Images aside, the whole listing should be written out word for word.

-------- Records to use

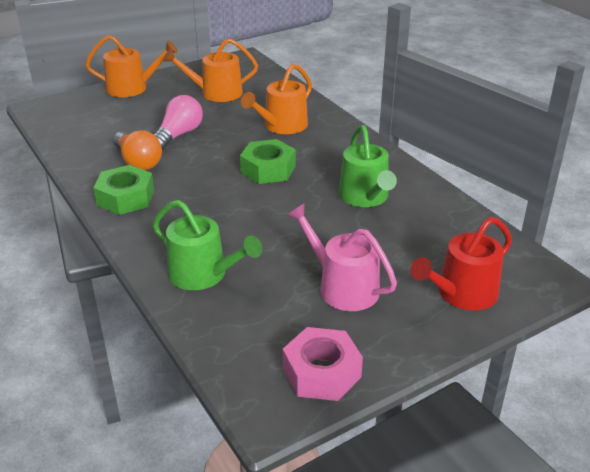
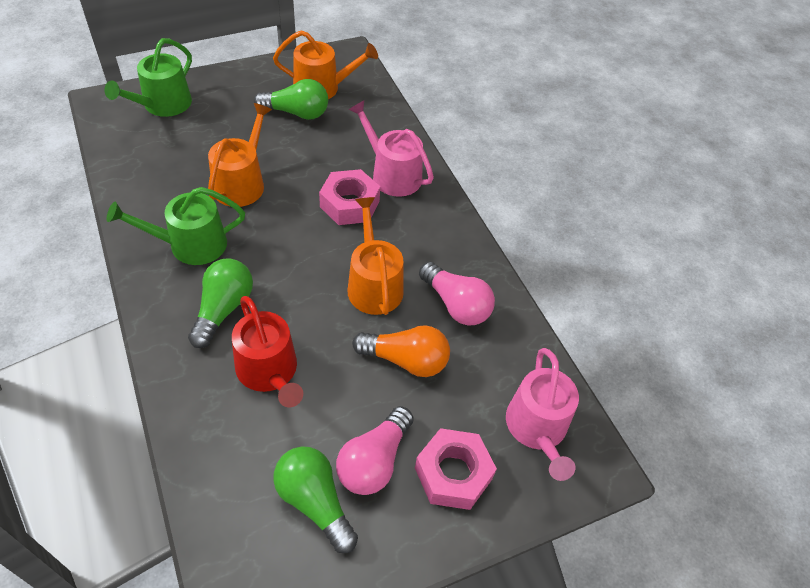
green light bulb: 0 -> 3
green nut: 2 -> 0
pink light bulb: 1 -> 2
pink nut: 1 -> 2
pink watering can: 1 -> 2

----------------

● Written solution:
green light bulb: 0 -> 3
green nut: 2 -> 0
pink light bulb: 1 -> 2
pink nut: 1 -> 2
pink watering can: 1 -> 2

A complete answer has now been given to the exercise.